*Given data*.
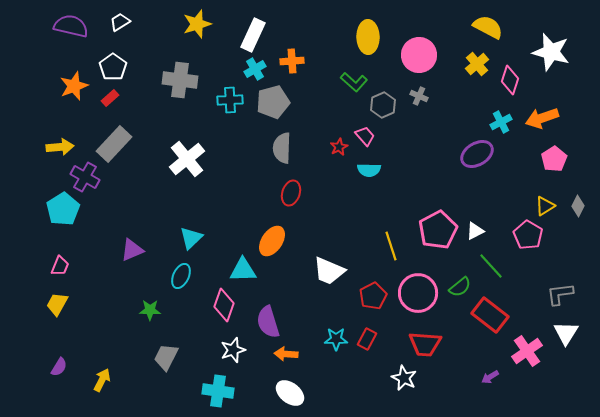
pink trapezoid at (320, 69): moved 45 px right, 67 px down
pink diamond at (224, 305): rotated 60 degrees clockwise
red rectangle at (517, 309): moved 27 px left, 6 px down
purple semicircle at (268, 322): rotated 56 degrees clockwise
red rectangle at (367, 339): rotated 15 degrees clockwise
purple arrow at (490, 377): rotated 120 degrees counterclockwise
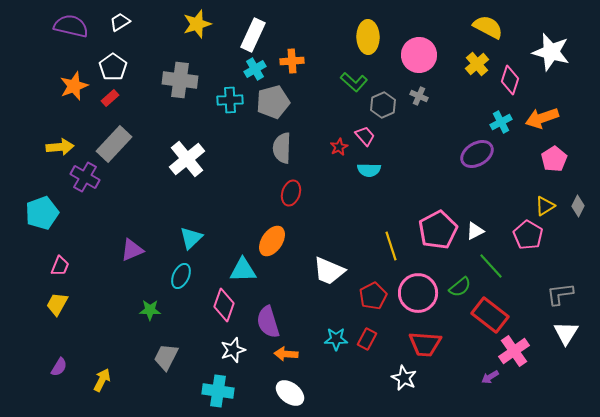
cyan pentagon at (63, 209): moved 21 px left, 4 px down; rotated 12 degrees clockwise
pink cross at (527, 351): moved 13 px left
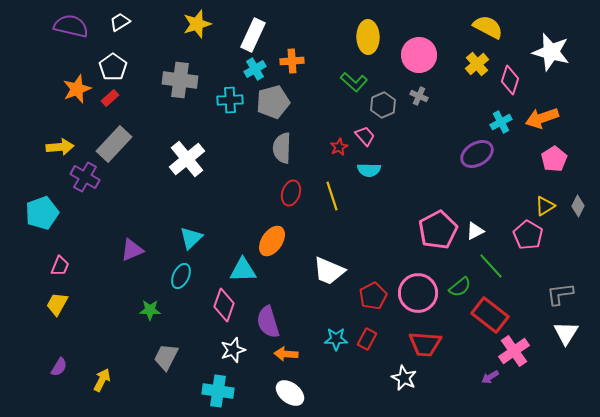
orange star at (74, 86): moved 3 px right, 3 px down
yellow line at (391, 246): moved 59 px left, 50 px up
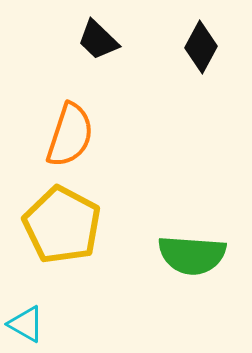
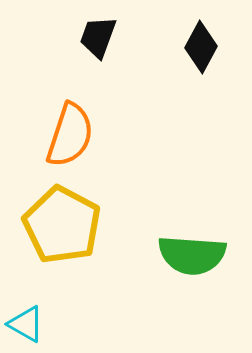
black trapezoid: moved 3 px up; rotated 66 degrees clockwise
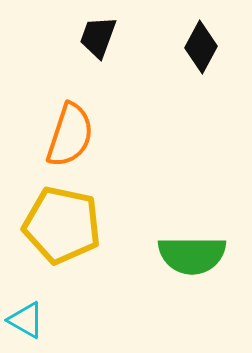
yellow pentagon: rotated 16 degrees counterclockwise
green semicircle: rotated 4 degrees counterclockwise
cyan triangle: moved 4 px up
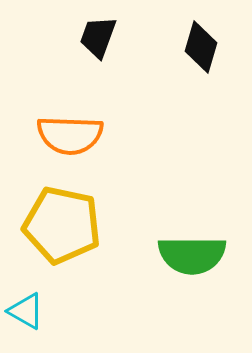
black diamond: rotated 12 degrees counterclockwise
orange semicircle: rotated 74 degrees clockwise
cyan triangle: moved 9 px up
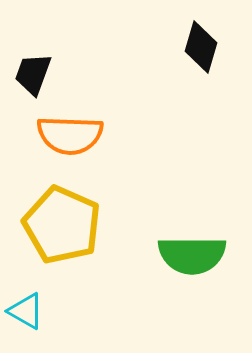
black trapezoid: moved 65 px left, 37 px down
yellow pentagon: rotated 12 degrees clockwise
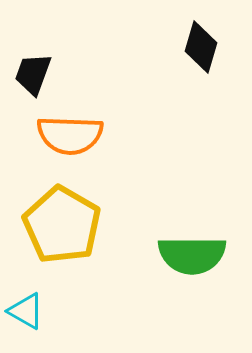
yellow pentagon: rotated 6 degrees clockwise
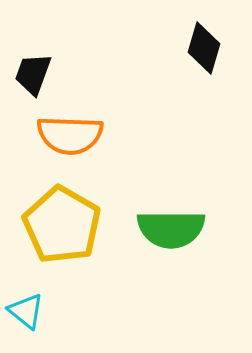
black diamond: moved 3 px right, 1 px down
green semicircle: moved 21 px left, 26 px up
cyan triangle: rotated 9 degrees clockwise
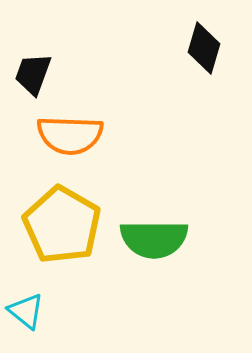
green semicircle: moved 17 px left, 10 px down
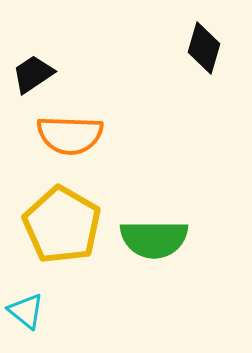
black trapezoid: rotated 36 degrees clockwise
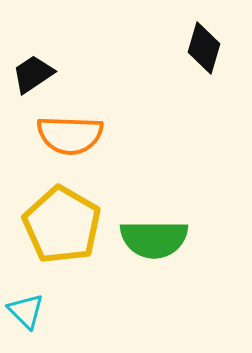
cyan triangle: rotated 6 degrees clockwise
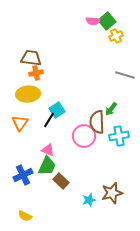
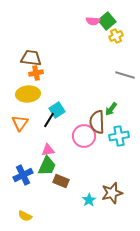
pink triangle: rotated 32 degrees counterclockwise
brown rectangle: rotated 21 degrees counterclockwise
cyan star: rotated 16 degrees counterclockwise
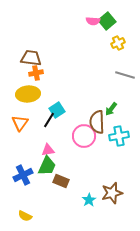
yellow cross: moved 2 px right, 7 px down
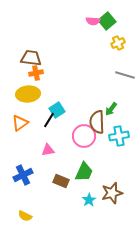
orange triangle: rotated 18 degrees clockwise
green trapezoid: moved 37 px right, 6 px down
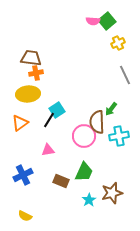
gray line: rotated 48 degrees clockwise
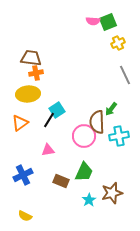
green square: moved 1 px right, 1 px down; rotated 18 degrees clockwise
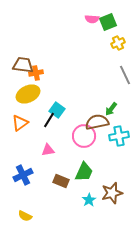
pink semicircle: moved 1 px left, 2 px up
brown trapezoid: moved 8 px left, 7 px down
yellow ellipse: rotated 20 degrees counterclockwise
cyan square: rotated 21 degrees counterclockwise
brown semicircle: rotated 80 degrees clockwise
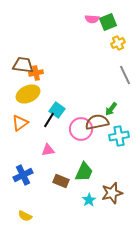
pink circle: moved 3 px left, 7 px up
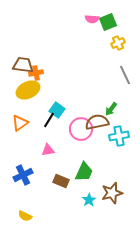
yellow ellipse: moved 4 px up
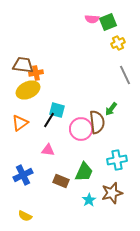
cyan square: rotated 21 degrees counterclockwise
brown semicircle: rotated 95 degrees clockwise
cyan cross: moved 2 px left, 24 px down
pink triangle: rotated 16 degrees clockwise
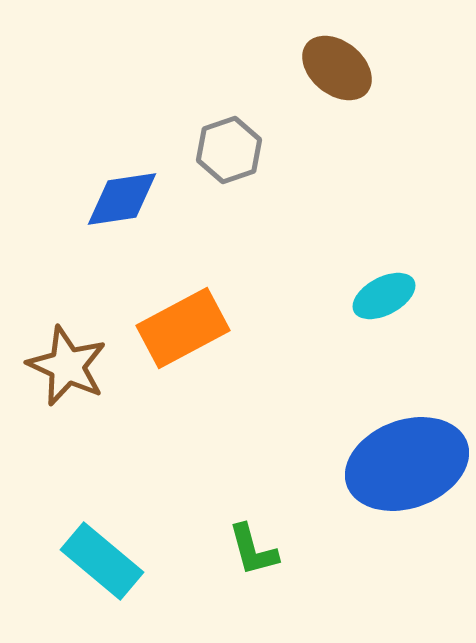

*Task details*.
Copy out the data from the very beginning through the line containing "pink cross at (527, 351): moved 13 px left", including that line, and leave the pictures out of your answer.

*Task answer*.
pink trapezoid at (320, 69): moved 45 px right, 67 px down
pink diamond at (224, 305): rotated 60 degrees clockwise
red rectangle at (517, 309): moved 27 px left, 6 px down
purple semicircle at (268, 322): rotated 56 degrees clockwise
red rectangle at (367, 339): rotated 15 degrees clockwise
purple arrow at (490, 377): rotated 120 degrees counterclockwise
cyan pentagon at (63, 209): moved 21 px left, 4 px down; rotated 12 degrees clockwise
pink cross at (527, 351): moved 13 px left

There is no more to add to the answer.